>> begin Data supplied
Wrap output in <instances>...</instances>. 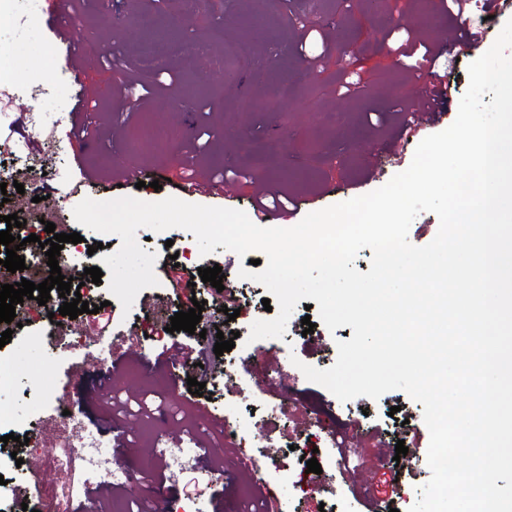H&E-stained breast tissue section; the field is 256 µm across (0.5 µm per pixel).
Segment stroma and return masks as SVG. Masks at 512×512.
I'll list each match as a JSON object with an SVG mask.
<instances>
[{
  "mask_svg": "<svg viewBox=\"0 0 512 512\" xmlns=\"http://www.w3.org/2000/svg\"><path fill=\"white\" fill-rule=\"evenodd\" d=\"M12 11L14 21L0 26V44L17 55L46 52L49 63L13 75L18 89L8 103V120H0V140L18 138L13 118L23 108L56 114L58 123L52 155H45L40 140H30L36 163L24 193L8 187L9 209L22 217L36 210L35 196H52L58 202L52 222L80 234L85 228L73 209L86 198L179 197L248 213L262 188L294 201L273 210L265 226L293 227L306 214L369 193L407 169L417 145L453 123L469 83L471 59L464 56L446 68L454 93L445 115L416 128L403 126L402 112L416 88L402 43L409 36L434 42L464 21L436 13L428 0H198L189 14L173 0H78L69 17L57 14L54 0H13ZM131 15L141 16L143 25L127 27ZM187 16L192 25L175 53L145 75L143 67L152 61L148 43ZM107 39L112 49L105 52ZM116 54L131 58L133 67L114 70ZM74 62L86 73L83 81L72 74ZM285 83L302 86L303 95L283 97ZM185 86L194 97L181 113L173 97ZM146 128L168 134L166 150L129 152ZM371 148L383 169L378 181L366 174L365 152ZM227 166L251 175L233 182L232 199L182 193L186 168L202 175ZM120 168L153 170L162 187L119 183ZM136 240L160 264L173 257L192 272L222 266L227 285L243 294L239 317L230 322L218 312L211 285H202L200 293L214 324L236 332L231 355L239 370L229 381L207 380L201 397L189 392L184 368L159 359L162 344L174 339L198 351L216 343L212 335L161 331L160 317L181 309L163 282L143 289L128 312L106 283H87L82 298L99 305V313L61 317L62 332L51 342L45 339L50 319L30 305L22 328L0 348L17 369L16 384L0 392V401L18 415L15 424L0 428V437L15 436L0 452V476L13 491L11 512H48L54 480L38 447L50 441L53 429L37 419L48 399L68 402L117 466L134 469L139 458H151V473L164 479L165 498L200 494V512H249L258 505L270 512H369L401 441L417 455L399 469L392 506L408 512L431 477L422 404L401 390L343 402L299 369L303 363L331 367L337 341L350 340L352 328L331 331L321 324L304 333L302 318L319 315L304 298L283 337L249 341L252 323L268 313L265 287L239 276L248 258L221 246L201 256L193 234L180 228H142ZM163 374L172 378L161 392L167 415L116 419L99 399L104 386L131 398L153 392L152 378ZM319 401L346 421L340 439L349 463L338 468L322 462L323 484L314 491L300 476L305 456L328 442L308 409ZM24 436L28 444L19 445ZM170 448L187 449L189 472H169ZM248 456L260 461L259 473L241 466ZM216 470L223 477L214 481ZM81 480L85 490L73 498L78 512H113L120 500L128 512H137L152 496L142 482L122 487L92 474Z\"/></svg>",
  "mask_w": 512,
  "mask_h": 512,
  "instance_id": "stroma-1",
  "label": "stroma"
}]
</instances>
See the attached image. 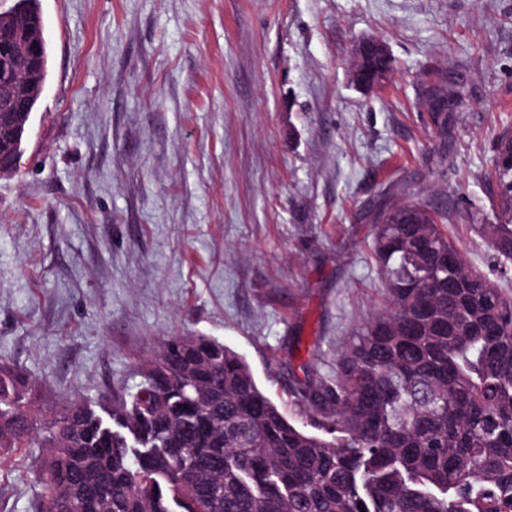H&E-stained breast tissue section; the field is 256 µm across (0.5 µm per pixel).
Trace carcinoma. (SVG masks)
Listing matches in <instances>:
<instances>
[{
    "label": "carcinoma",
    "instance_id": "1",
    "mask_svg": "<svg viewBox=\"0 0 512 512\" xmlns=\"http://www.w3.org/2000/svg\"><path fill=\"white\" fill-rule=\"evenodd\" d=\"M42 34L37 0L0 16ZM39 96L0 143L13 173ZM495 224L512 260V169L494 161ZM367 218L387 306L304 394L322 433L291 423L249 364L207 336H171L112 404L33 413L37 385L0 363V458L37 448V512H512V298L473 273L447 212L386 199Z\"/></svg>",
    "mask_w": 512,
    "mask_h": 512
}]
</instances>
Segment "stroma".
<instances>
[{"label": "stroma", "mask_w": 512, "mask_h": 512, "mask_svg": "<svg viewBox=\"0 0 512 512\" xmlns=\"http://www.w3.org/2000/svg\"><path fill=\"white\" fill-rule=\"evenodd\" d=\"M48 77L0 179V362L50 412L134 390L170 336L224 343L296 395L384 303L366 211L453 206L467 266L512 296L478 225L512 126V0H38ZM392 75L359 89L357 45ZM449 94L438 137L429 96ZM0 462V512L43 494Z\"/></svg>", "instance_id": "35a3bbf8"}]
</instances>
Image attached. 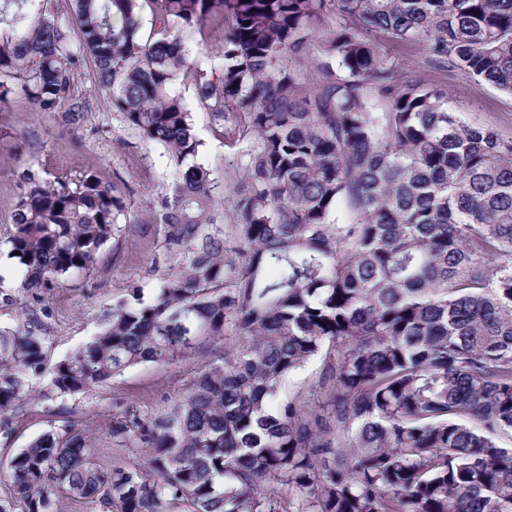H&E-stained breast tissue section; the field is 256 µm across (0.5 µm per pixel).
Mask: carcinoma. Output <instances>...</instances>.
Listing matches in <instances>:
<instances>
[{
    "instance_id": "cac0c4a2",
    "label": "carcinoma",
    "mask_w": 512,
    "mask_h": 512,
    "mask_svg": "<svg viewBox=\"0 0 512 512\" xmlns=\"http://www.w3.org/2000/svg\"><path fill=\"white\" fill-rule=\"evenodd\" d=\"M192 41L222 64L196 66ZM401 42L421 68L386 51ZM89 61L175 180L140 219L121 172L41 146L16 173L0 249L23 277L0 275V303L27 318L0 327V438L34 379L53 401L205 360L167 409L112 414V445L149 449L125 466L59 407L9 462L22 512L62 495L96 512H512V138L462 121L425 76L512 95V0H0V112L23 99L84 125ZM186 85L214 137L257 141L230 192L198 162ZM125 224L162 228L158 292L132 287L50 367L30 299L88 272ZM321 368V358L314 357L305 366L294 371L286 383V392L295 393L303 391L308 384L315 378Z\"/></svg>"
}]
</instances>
>> end Data supplied
Exercise prompt: Return only the number of lines in the data above that include the word "masks".

Task result: 2